→ **TASK OBJECTIVE**
Look through the data below for the line with "blue pyramid: 4 -> 2", and transcribe it exactly together with each line after it up to and including the line with "grey notebook: 3 -> 4". Give nothing else.
START SOURCE RECORDS
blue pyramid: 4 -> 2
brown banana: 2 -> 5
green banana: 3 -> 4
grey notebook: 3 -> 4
END SOURCE RECORDS
START SOURCE RECORDS
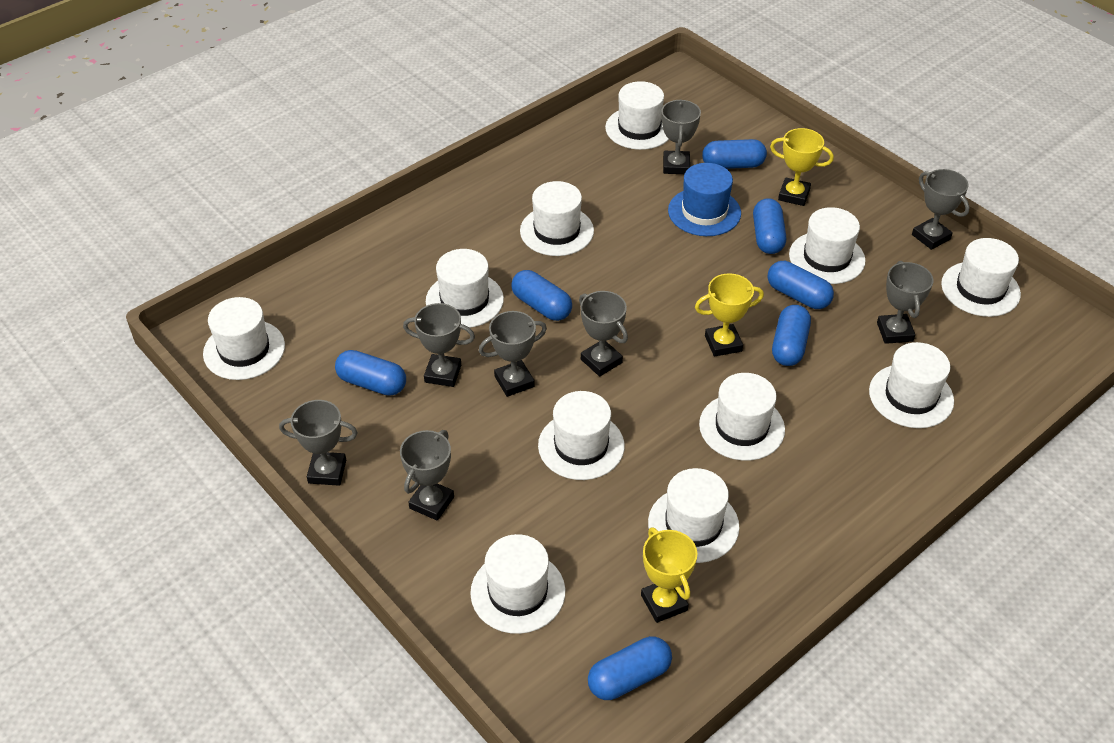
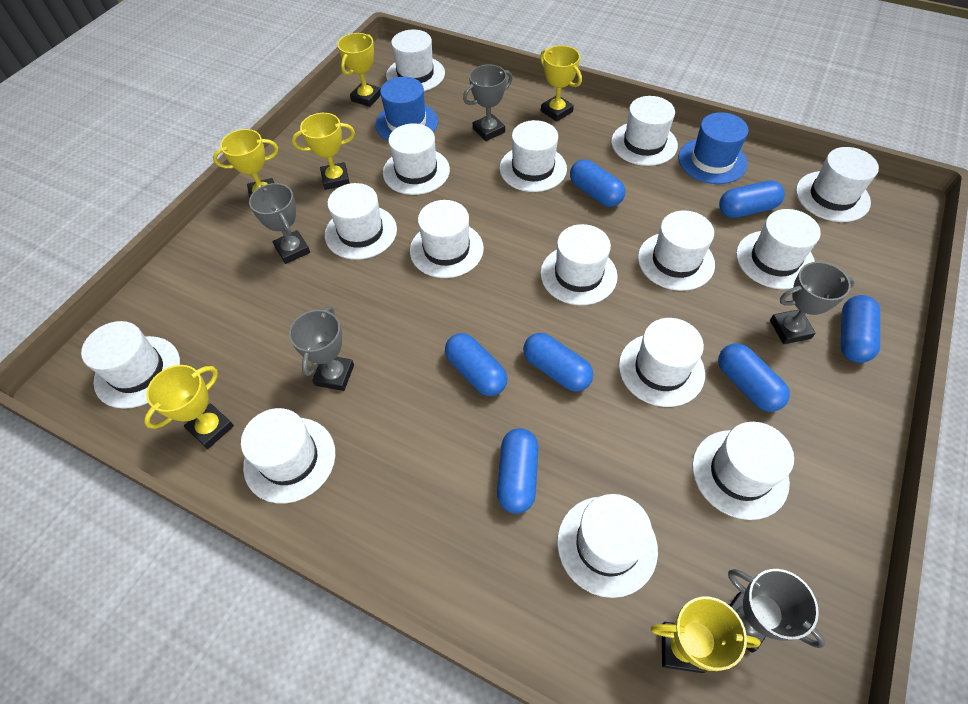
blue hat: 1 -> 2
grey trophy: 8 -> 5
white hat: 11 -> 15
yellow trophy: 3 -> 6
END SOURCE RECORDS
→ **FINISHED TASK**
blue pyramid: 4 -> 2
brown banana: 2 -> 5
green banana: 3 -> 4
grey notebook: 3 -> 4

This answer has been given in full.